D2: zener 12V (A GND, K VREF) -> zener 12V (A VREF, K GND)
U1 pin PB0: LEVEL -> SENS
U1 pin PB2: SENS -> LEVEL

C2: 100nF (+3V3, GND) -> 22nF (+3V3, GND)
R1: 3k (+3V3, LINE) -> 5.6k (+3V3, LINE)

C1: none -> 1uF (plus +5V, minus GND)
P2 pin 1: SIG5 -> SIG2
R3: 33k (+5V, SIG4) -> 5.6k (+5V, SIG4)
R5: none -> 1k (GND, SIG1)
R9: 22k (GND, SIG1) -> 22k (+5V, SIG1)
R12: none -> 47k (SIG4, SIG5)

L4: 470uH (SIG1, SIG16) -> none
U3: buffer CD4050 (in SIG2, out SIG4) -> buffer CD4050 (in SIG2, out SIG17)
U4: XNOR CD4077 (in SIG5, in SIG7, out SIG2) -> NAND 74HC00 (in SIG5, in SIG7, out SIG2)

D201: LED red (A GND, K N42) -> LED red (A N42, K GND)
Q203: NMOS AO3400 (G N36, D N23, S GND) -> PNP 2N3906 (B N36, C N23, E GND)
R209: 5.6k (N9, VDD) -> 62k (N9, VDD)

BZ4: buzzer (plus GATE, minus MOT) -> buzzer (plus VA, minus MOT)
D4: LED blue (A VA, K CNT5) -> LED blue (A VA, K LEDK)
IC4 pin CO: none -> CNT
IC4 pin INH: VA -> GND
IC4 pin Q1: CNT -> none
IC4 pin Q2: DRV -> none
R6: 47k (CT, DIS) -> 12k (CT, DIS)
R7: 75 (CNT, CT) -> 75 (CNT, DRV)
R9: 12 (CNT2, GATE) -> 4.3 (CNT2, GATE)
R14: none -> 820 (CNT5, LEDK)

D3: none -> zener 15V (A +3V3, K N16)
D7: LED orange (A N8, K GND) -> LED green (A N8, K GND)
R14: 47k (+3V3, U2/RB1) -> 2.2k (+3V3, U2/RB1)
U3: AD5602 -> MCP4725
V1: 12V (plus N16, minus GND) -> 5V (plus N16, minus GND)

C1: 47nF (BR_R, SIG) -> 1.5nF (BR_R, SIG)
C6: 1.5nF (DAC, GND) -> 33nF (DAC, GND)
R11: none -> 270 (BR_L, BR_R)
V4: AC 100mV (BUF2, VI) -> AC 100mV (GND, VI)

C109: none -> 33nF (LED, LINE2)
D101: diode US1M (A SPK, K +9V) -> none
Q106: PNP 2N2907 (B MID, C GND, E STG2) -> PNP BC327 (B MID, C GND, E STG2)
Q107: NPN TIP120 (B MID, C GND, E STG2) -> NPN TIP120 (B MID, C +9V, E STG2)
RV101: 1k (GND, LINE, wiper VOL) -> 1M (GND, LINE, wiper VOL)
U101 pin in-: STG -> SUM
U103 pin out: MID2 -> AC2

Problem requirements — For the records above, give the number of lines that include the string "plus", with nothing added.

Output — 3